Exercise instructions: From the line containing "[482,228,542,323]" through the last line of the data, both ends included, write out every line exactly; omit the pictures.

━━ Exercise input ━━

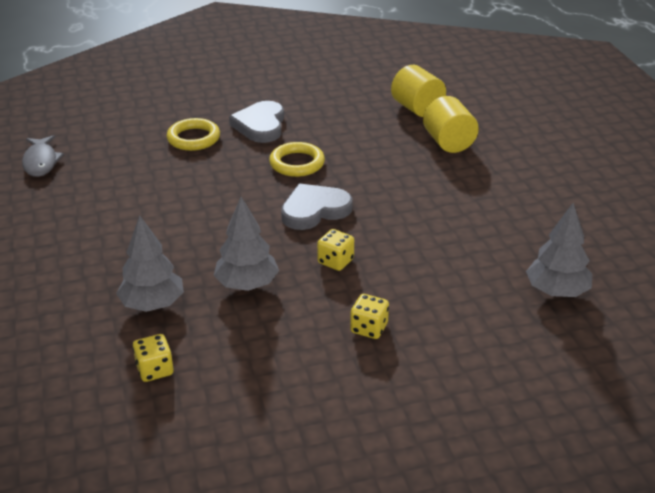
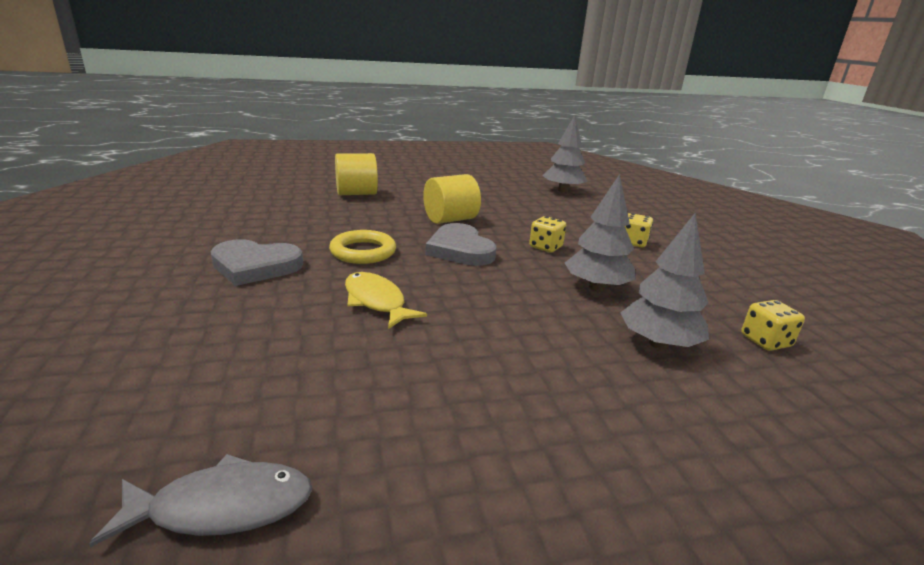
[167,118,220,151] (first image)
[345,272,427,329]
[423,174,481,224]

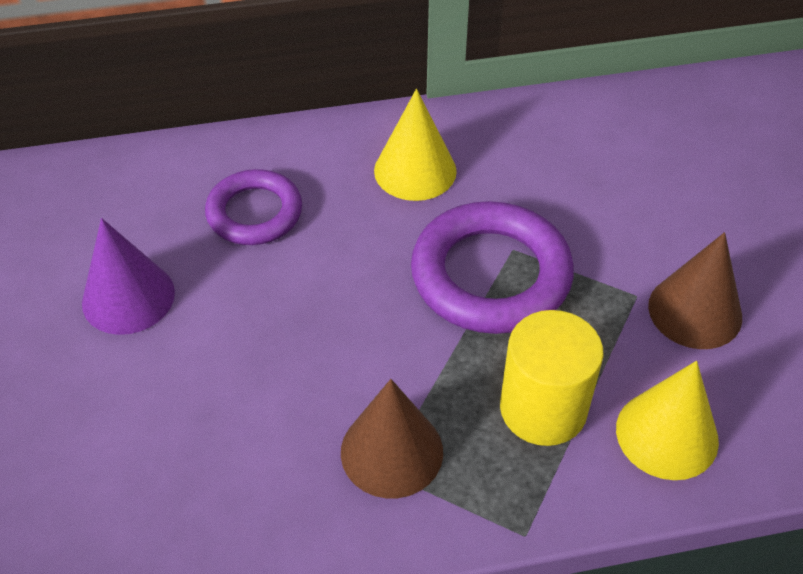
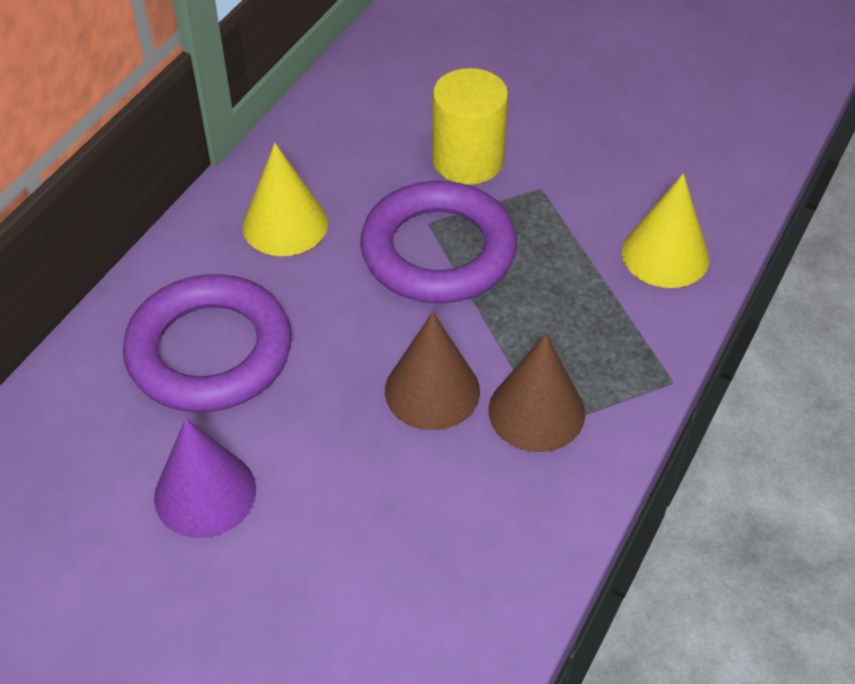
[432,68,508,185]
[385,312,480,430]
[123,274,292,412]

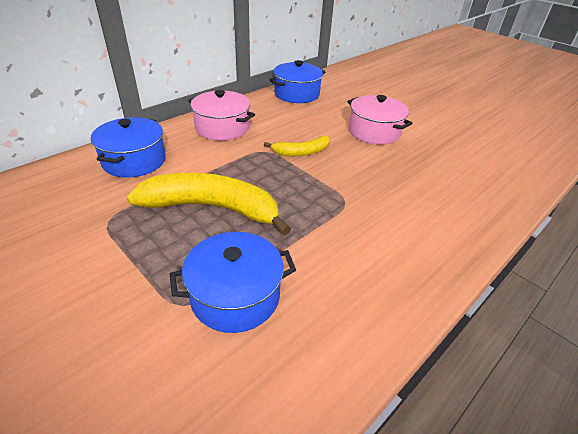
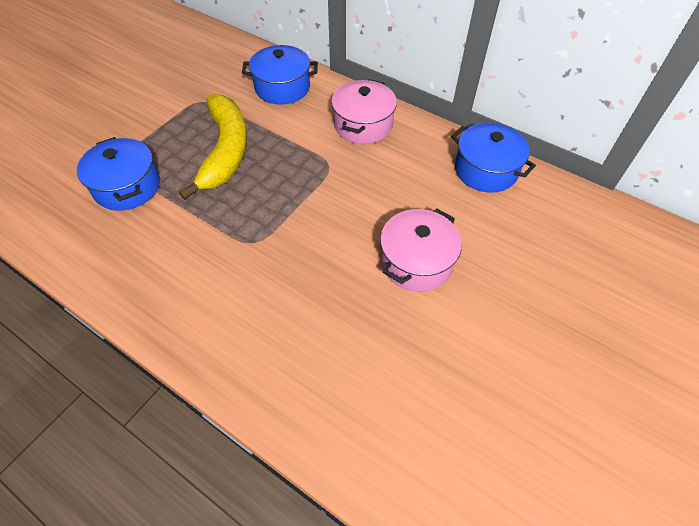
[264,136,330,156] (first image)

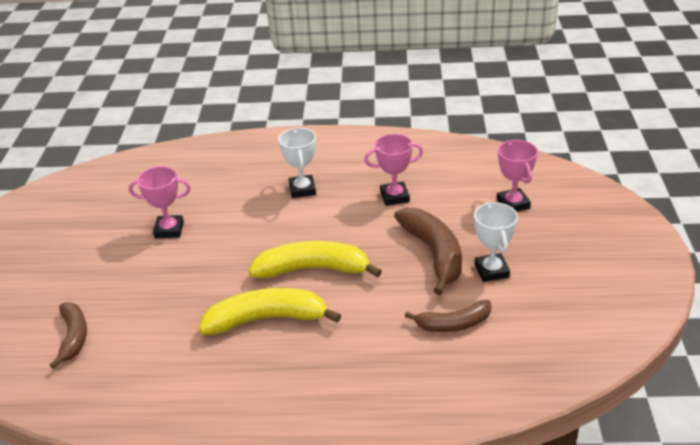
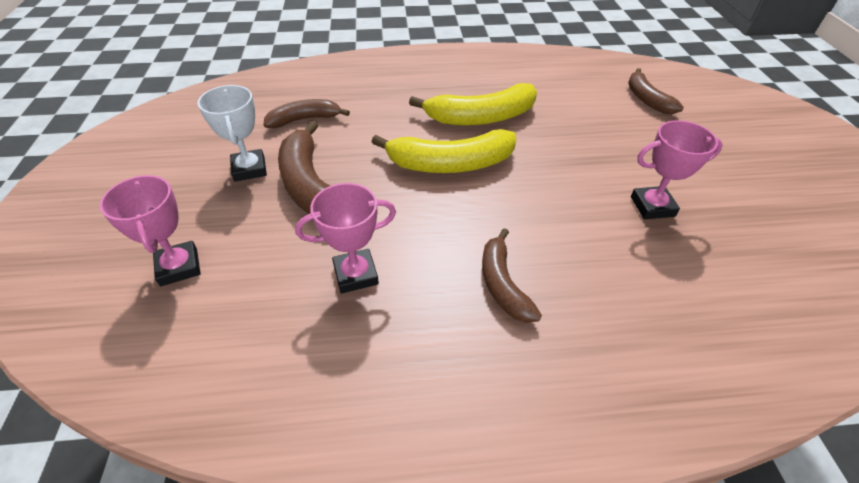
[482,228,542,323]

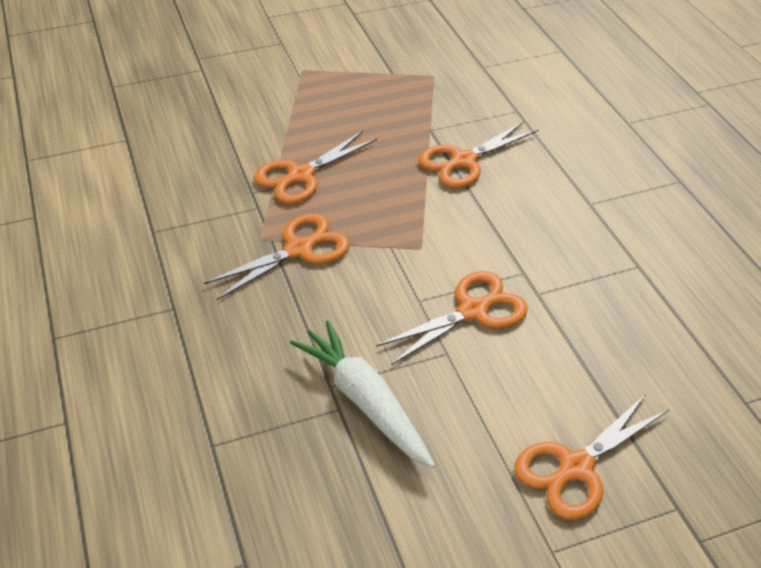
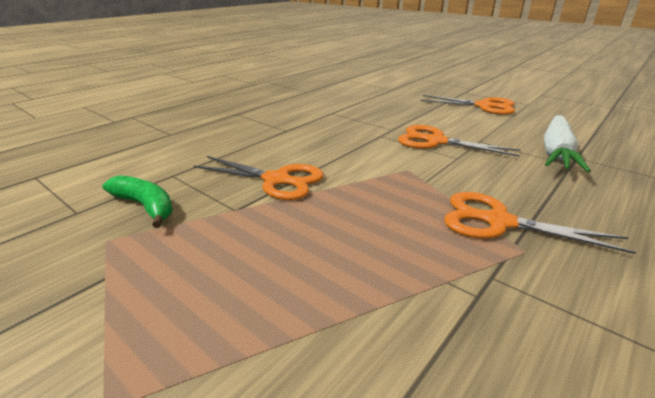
[254,131,377,204] (first image)
[103,175,173,228]

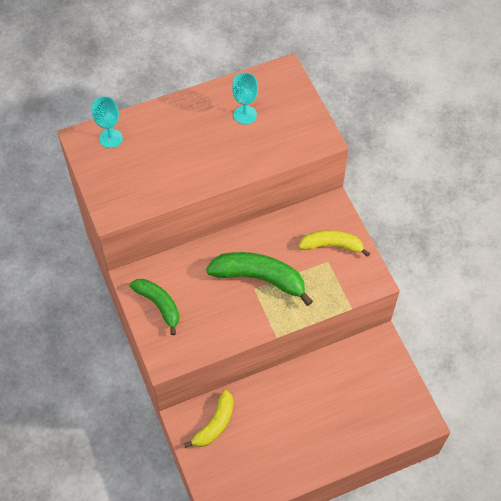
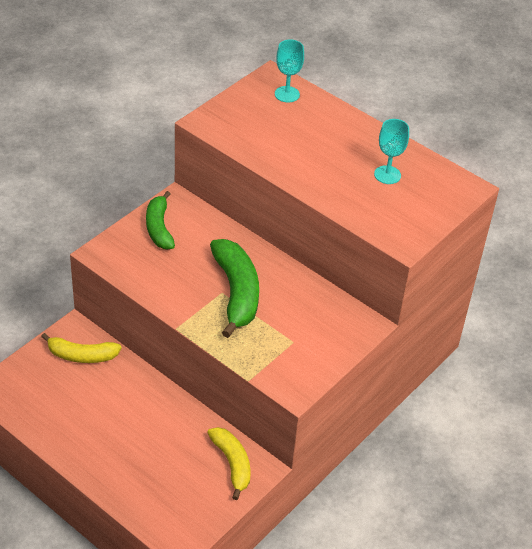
[207,427,251,500]
[146,191,175,249]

━━━

Solution for this problem:
[482,228,542,323]

[254,131,377,204] (first image)
[103,175,173,228]

[207,427,251,500]
[146,191,175,249]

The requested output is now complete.